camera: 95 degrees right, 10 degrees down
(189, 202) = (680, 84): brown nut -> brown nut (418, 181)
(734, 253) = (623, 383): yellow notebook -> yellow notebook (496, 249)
...
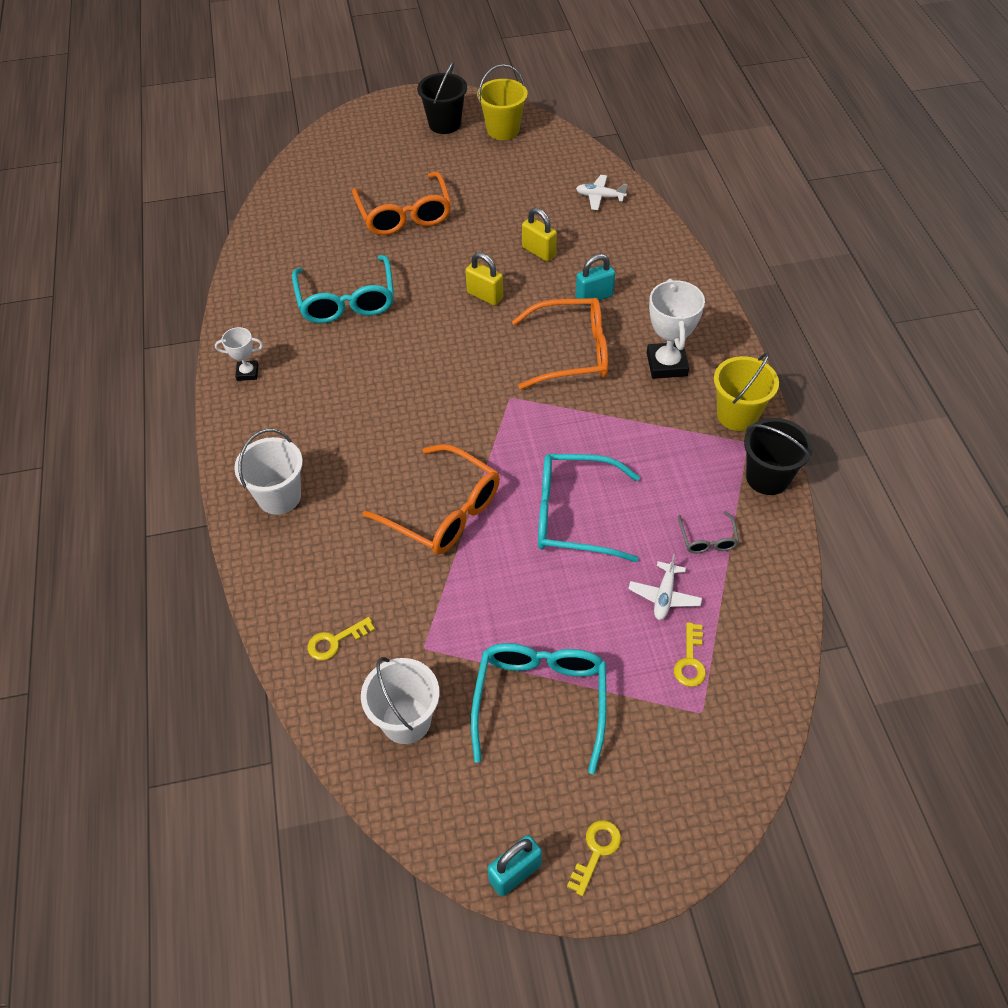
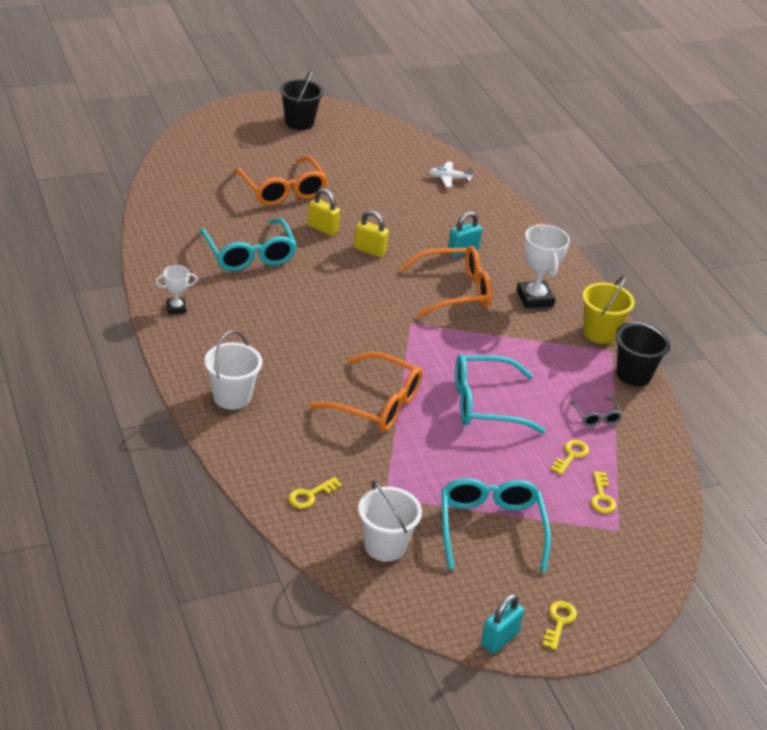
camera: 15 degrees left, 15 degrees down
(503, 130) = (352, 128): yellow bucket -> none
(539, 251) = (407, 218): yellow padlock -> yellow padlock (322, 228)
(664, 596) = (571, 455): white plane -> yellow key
* * *
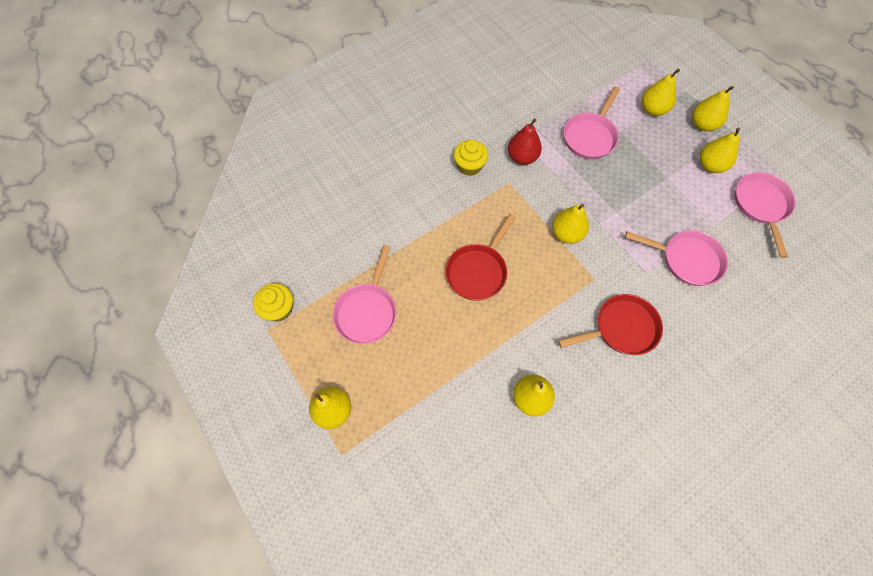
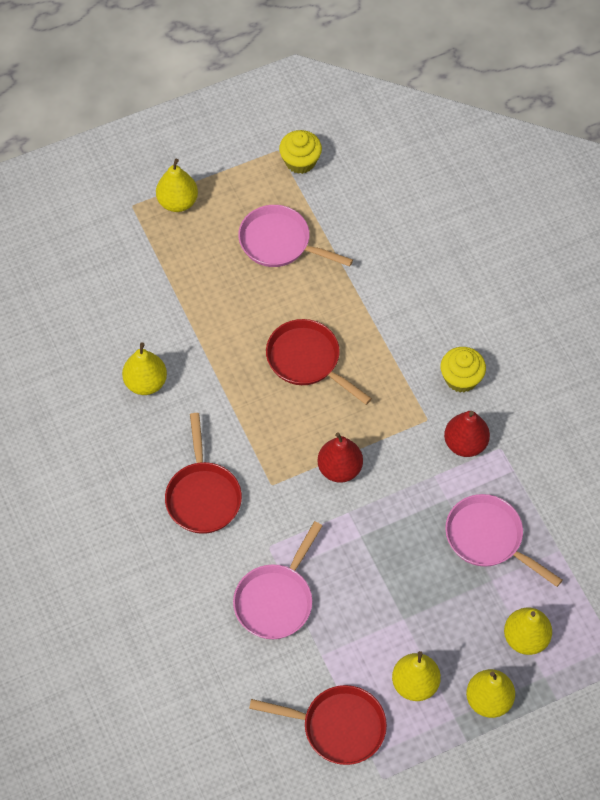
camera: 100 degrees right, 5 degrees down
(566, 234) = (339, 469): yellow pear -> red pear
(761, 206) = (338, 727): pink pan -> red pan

THE TASK. Transcribe the records above exactly, beginning at the line that contains "camera: 95 degrees right, 10 degrees down" and ending with the line that contains "(734, 253) = (623, 383): yellow", both included, and nothing else.

ANSWER TO THIS EXERCISE.
camera: 95 degrees right, 10 degrees down
(189, 202) = (680, 84): brown nut -> brown nut (418, 181)
(734, 253) = (623, 383): yellow notebook -> yellow notebook (496, 249)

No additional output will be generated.